§ **Information**:

────────────────

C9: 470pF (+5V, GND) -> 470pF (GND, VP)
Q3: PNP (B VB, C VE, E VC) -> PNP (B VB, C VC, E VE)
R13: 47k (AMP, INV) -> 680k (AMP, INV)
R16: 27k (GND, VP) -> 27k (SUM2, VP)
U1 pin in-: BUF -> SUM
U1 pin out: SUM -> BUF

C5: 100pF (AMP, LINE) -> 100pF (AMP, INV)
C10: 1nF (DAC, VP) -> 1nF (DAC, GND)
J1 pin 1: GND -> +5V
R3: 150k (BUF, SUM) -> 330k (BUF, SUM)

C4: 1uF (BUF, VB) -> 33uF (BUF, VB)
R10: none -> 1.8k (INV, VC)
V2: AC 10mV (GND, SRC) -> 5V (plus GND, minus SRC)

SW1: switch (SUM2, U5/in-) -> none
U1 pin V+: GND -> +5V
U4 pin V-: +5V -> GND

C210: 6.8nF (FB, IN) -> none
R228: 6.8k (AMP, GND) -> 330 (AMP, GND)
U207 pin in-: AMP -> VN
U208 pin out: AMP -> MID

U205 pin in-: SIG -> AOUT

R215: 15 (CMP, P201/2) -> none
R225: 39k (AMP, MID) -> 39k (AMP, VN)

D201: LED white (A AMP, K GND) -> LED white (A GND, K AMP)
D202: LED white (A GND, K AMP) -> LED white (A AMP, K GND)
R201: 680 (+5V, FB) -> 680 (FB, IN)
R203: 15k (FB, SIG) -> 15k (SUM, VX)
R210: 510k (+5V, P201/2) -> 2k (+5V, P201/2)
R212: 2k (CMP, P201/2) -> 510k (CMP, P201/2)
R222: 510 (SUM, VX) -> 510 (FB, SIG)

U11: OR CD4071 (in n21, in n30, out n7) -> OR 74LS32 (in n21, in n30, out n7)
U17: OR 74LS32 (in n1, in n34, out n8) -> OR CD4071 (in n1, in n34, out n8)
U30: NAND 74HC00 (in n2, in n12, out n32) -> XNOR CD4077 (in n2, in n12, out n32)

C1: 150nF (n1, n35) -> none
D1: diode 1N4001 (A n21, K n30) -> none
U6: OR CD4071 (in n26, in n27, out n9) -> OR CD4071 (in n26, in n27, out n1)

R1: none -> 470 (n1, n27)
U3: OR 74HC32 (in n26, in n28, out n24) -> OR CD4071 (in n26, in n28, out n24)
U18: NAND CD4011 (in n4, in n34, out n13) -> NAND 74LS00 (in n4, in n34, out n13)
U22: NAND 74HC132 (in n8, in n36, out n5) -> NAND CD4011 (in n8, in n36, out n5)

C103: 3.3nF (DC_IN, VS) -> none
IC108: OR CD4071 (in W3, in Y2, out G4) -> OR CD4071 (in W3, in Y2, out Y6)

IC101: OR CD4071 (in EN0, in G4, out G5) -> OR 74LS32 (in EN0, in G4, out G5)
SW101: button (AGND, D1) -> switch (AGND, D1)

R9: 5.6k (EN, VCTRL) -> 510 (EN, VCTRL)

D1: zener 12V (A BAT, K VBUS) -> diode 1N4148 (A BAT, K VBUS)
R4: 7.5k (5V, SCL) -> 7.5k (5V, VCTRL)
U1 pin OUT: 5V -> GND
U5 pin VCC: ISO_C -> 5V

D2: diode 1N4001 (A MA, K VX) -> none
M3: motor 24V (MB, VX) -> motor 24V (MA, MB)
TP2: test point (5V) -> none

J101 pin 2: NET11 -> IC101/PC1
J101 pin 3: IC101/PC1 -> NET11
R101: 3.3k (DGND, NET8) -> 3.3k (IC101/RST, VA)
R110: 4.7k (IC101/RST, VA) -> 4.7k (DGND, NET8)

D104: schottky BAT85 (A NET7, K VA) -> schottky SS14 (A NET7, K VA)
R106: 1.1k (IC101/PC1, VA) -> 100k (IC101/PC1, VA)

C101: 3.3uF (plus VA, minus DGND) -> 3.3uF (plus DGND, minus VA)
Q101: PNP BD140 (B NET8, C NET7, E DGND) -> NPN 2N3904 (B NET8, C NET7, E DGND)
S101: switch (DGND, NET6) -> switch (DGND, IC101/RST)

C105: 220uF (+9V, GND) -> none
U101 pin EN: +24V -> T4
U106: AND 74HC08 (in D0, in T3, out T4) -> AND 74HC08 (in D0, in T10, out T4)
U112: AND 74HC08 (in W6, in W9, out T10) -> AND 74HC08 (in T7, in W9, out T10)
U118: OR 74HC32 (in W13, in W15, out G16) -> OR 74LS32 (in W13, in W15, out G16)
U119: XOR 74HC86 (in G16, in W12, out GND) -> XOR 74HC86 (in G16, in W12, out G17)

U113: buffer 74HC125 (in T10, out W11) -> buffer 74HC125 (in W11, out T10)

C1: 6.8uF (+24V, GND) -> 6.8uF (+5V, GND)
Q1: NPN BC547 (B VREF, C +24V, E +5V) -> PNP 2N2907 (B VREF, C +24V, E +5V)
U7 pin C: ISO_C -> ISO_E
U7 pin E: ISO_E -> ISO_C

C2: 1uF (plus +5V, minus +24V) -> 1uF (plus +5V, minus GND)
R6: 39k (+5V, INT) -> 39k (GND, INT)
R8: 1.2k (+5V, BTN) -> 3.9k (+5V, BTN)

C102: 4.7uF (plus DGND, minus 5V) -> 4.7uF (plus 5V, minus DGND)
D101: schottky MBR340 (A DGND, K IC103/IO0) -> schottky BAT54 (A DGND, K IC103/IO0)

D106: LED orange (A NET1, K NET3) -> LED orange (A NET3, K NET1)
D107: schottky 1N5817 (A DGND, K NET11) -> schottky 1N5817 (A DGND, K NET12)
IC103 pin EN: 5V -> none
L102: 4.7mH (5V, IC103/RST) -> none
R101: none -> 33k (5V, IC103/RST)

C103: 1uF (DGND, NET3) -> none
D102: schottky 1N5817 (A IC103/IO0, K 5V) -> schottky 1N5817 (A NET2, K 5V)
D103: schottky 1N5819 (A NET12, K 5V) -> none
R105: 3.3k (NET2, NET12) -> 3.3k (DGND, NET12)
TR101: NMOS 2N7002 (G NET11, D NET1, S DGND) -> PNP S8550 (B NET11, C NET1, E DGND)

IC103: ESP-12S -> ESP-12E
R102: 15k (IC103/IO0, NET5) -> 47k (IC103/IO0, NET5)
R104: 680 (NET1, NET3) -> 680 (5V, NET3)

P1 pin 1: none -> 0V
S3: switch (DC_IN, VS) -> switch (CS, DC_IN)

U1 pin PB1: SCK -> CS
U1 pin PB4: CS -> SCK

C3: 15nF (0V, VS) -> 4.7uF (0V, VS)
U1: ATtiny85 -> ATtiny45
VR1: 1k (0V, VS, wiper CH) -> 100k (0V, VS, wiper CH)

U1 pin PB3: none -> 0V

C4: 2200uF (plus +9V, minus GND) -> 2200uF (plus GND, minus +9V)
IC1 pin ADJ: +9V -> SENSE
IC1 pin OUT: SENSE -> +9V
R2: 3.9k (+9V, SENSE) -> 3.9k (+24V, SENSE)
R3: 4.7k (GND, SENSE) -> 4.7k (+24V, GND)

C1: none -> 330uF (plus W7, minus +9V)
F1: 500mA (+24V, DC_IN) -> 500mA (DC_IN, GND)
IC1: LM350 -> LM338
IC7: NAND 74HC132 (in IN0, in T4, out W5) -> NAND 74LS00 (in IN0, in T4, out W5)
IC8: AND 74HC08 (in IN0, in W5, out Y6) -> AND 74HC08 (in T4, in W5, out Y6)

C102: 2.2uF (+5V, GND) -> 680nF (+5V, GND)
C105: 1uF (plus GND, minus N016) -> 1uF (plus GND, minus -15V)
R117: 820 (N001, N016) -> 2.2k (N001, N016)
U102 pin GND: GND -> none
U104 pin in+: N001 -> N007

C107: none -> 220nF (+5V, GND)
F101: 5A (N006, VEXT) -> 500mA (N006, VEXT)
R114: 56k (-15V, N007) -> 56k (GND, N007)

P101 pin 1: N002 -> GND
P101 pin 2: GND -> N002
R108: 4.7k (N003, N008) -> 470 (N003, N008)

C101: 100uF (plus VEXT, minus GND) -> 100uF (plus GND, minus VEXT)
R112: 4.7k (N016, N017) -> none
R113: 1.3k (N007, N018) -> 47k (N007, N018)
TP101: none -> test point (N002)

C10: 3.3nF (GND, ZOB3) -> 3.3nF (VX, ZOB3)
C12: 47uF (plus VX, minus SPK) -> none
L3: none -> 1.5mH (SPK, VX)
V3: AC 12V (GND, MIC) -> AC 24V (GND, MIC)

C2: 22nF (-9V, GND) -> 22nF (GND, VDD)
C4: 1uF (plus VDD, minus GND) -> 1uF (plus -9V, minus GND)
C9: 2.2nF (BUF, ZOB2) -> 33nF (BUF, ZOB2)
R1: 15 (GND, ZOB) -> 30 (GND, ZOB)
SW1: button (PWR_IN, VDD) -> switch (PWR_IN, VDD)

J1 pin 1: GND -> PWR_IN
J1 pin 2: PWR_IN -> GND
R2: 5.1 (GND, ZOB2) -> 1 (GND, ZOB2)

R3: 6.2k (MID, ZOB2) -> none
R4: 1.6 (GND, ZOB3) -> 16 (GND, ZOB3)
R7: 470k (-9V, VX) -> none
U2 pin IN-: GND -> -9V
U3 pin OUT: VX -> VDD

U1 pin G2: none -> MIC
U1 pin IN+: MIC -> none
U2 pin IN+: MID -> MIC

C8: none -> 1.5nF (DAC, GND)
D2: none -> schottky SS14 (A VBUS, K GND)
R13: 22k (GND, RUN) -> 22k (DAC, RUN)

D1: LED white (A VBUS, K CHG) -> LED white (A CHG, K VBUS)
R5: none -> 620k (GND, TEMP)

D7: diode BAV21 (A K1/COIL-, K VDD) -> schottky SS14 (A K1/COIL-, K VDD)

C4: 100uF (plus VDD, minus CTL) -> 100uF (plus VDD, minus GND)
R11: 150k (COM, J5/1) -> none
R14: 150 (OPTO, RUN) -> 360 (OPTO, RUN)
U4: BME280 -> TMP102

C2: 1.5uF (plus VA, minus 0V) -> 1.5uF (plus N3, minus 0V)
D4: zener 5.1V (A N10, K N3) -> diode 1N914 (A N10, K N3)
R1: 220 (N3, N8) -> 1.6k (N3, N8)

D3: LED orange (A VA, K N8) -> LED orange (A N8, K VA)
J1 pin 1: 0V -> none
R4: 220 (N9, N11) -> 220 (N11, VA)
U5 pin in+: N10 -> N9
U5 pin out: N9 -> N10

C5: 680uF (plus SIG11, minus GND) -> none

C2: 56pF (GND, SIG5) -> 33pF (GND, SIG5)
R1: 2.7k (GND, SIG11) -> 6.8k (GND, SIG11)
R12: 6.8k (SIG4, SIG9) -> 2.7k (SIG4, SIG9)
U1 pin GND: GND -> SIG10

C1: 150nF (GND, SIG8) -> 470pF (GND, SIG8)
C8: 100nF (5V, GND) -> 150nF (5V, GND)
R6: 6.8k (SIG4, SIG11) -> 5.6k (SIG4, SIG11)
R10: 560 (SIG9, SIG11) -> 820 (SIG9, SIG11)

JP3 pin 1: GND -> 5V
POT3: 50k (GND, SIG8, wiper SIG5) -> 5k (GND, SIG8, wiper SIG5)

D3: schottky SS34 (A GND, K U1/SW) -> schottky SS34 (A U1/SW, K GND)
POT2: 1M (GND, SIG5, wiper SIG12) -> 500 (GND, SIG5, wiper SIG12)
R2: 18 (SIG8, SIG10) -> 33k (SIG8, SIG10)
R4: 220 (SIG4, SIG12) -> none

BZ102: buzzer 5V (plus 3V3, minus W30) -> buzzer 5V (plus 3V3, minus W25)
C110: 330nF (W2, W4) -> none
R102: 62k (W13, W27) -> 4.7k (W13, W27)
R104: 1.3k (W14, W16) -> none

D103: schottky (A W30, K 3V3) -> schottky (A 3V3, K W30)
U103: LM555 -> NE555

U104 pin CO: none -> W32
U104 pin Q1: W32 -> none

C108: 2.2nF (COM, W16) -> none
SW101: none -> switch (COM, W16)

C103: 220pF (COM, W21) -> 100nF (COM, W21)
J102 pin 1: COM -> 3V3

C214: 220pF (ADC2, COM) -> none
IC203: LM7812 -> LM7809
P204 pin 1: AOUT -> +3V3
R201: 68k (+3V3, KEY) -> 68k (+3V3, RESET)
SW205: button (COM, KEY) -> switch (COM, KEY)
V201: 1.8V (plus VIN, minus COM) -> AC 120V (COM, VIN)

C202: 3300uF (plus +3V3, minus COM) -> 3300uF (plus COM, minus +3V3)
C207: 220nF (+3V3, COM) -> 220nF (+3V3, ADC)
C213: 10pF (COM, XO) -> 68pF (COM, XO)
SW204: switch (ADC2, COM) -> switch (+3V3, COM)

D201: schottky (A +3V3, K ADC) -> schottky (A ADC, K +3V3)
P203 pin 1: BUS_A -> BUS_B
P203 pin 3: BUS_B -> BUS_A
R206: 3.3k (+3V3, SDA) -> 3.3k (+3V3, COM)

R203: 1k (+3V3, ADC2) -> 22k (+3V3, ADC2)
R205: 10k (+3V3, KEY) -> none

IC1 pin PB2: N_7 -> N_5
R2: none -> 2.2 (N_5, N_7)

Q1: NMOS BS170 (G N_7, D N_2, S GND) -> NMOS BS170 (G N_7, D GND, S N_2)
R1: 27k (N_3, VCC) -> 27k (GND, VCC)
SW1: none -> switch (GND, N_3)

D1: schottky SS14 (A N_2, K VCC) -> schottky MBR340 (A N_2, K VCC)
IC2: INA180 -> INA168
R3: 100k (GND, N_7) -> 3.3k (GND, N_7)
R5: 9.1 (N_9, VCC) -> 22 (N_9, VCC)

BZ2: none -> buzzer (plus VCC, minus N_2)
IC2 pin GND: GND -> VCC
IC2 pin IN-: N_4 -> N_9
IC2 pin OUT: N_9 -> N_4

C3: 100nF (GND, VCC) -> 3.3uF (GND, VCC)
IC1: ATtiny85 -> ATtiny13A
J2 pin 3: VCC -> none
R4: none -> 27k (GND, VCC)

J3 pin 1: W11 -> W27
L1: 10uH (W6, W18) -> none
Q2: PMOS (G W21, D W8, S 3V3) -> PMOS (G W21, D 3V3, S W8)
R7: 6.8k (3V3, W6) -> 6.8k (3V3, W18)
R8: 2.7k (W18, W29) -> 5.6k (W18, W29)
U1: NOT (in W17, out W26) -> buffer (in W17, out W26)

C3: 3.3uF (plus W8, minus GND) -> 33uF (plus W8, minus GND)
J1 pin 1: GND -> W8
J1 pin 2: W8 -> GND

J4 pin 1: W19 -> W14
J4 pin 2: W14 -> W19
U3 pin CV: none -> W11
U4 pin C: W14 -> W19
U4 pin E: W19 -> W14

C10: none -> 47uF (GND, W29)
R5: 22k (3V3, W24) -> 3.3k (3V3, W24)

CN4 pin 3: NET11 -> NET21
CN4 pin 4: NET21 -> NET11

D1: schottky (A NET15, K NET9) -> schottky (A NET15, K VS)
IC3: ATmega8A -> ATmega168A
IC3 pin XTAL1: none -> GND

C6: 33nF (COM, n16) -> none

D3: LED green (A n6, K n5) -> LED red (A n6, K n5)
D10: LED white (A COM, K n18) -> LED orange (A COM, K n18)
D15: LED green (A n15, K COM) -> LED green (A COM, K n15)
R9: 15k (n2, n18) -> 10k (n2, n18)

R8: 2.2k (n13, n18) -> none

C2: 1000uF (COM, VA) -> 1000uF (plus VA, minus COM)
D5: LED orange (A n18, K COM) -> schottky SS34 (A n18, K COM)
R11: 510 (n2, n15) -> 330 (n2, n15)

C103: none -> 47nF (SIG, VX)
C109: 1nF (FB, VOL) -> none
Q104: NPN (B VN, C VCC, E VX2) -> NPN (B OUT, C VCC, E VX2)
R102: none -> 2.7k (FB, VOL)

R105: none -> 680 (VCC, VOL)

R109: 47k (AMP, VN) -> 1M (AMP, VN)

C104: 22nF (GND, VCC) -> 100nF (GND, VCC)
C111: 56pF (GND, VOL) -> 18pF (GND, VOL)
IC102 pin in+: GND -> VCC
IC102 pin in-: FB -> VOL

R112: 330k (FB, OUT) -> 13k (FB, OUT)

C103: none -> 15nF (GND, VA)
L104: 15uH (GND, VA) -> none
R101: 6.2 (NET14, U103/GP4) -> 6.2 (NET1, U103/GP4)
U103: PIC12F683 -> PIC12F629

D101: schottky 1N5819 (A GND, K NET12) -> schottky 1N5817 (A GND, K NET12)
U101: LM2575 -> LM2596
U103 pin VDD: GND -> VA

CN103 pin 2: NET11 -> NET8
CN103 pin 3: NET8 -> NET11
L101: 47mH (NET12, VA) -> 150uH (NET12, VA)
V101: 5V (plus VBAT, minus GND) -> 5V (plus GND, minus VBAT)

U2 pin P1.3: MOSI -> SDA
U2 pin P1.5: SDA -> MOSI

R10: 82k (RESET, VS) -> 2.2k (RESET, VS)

────────────────

§ **Exercise aim**:
The answer is a count and nothing more: lines above that contain "white".

§ **Solution for this exercise**:
4